Source data ::
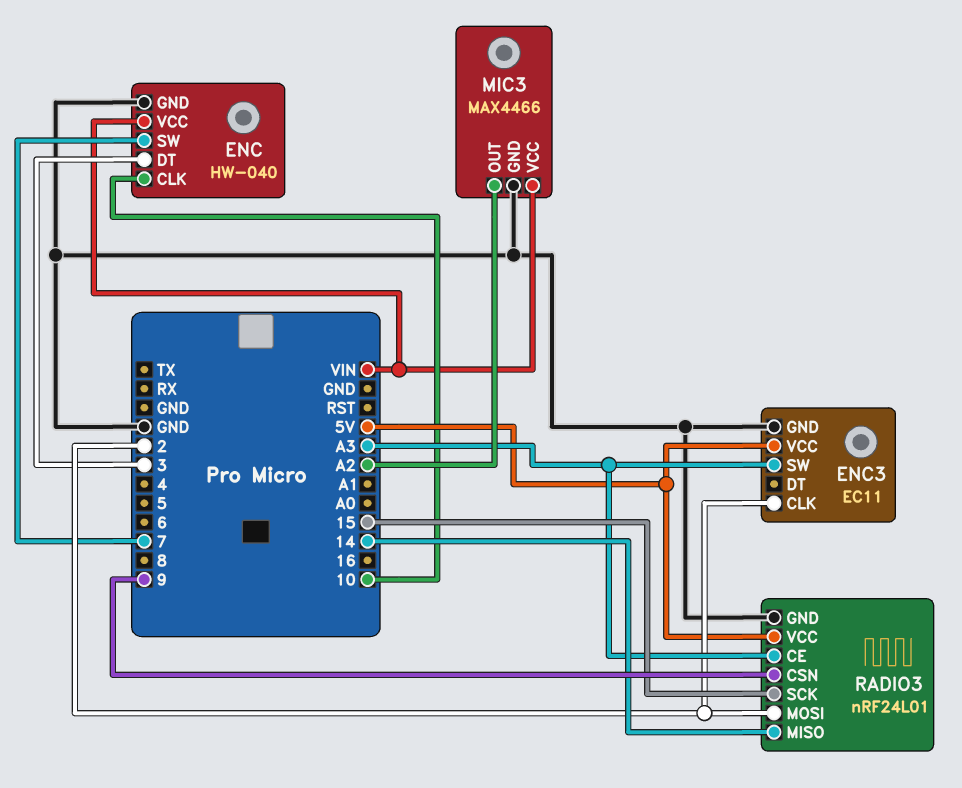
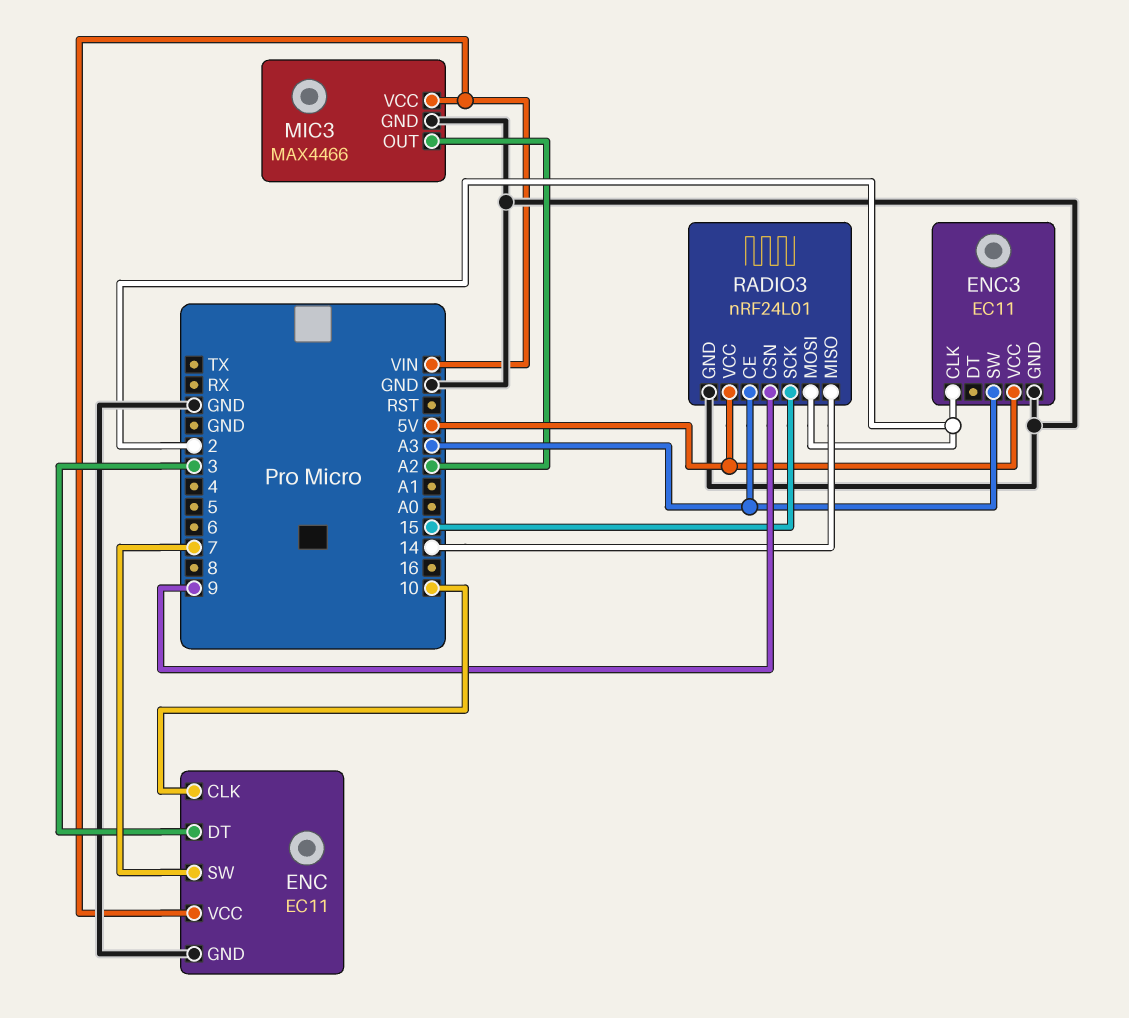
ENC: HW-040 -> EC11

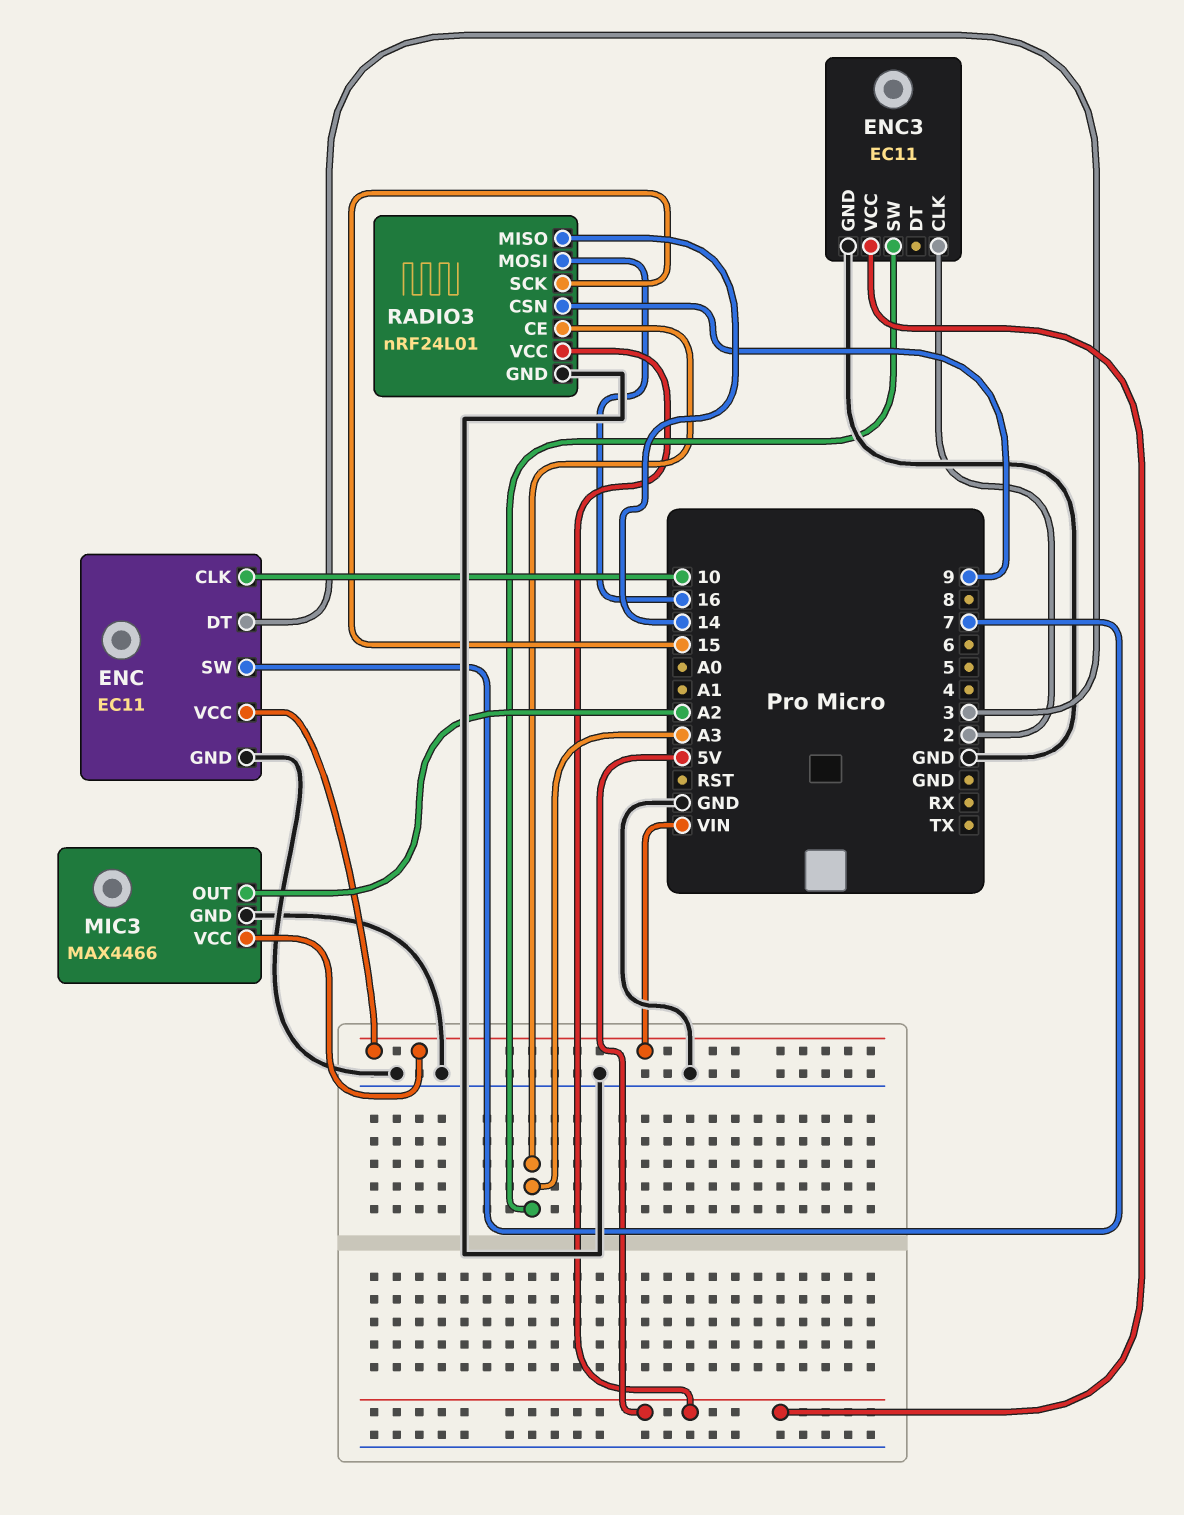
RADIO3 pin MOSI: 2 -> 16

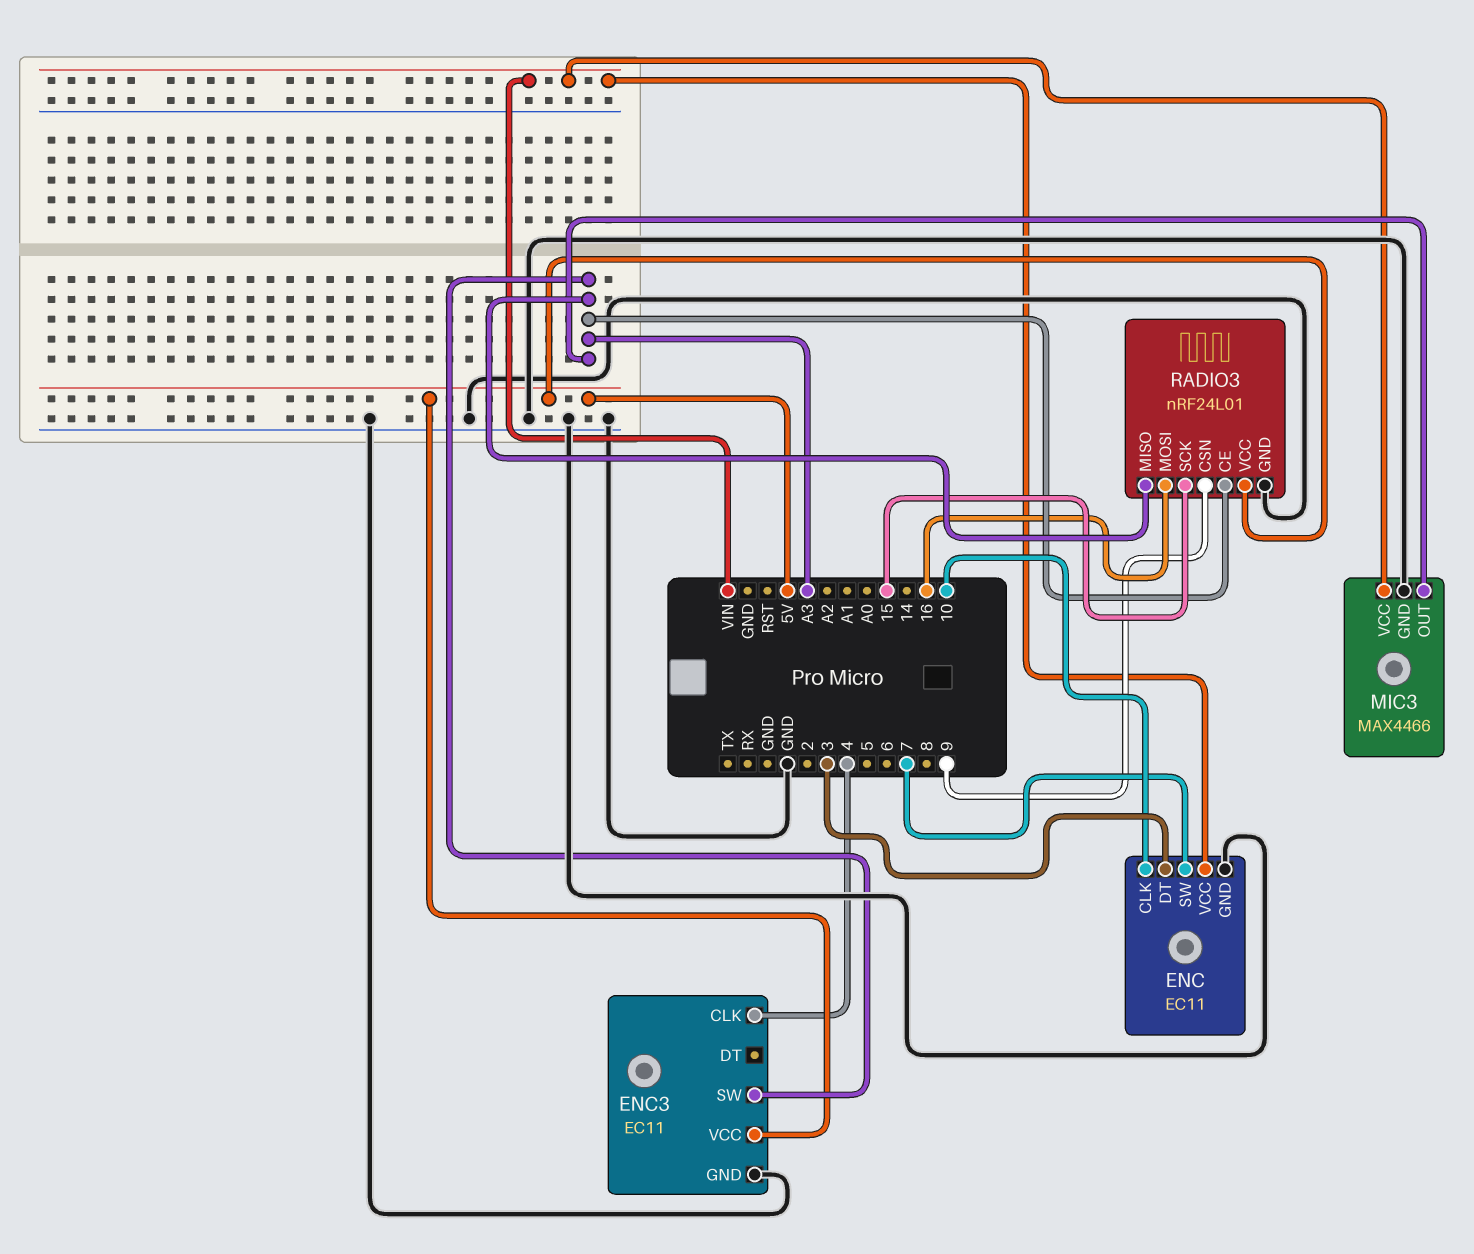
ENC3 pin CLK: 2 -> 4
MIC3 pin OUT: A2 -> A3
RADIO3 pin MISO: 14 -> A3

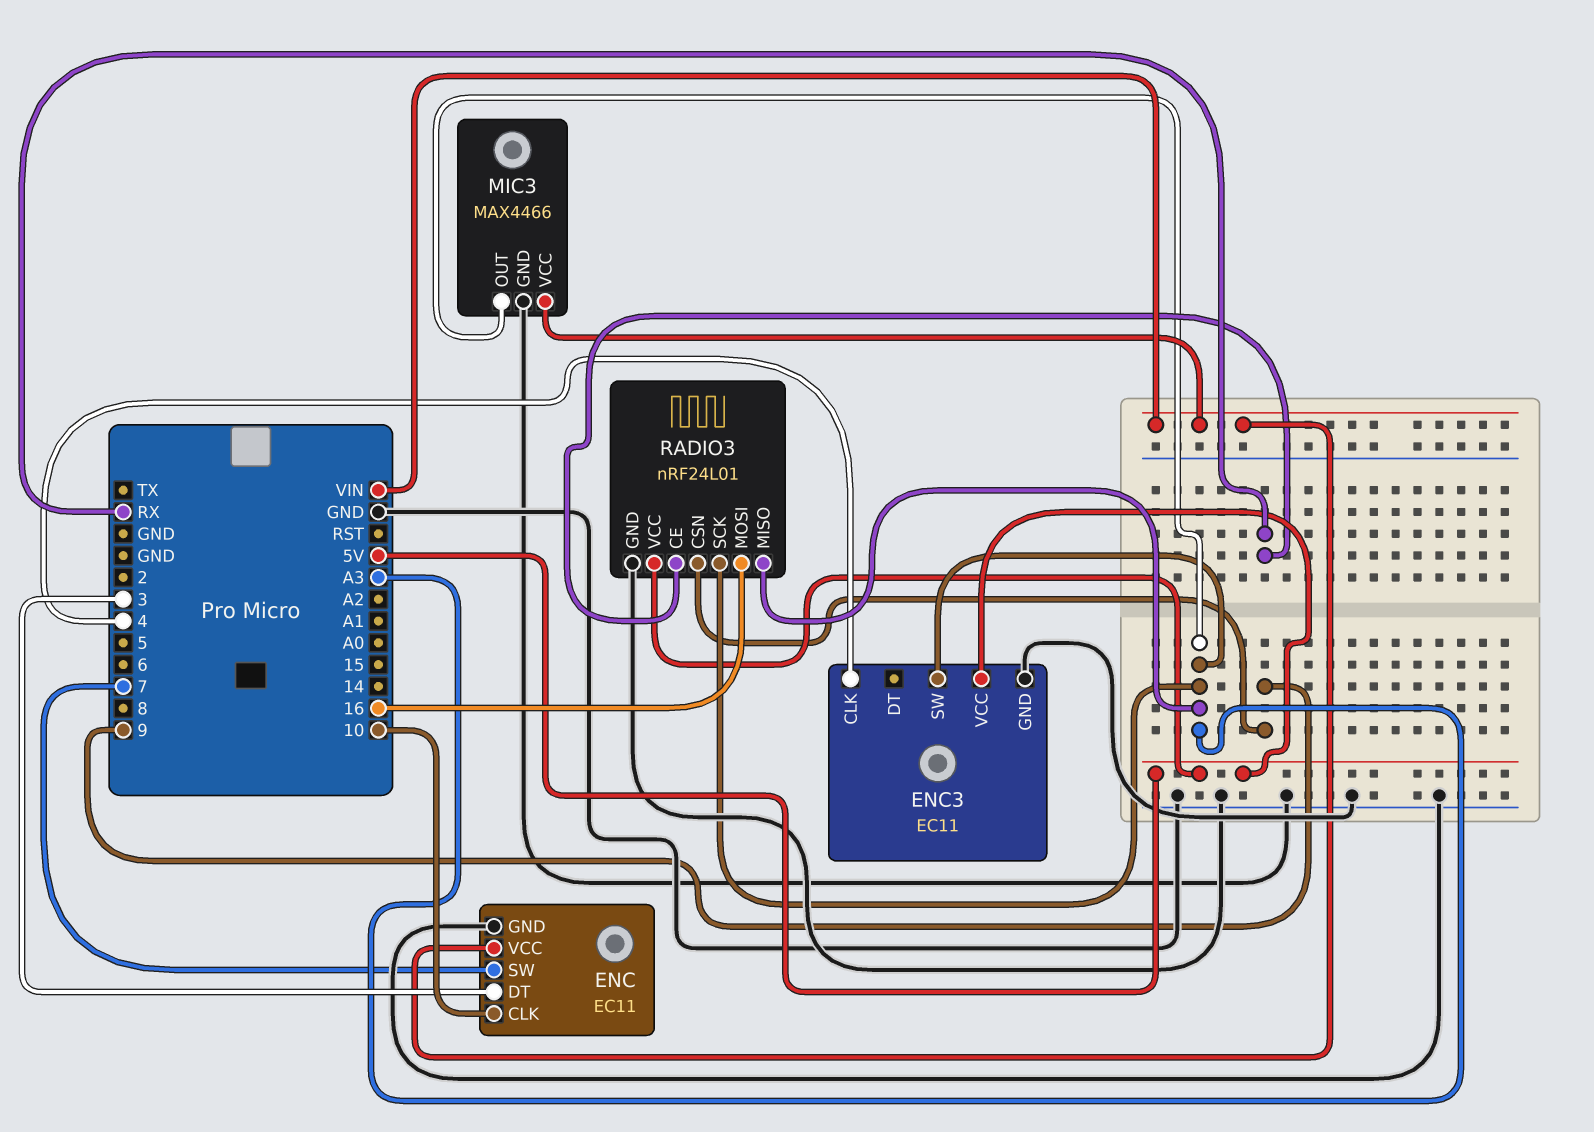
RADIO3 pin CE: A3 -> RX
RADIO3 pin SCK: 15 -> A3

Assigned task :: Restate each line of the records exactly; pictures do not belong in the copy.

Reply to the exercise ::
ENC: HW-040 -> EC11

RADIO3 pin MOSI: 2 -> 16

ENC3 pin CLK: 2 -> 4
MIC3 pin OUT: A2 -> A3
RADIO3 pin MISO: 14 -> A3

RADIO3 pin CE: A3 -> RX
RADIO3 pin SCK: 15 -> A3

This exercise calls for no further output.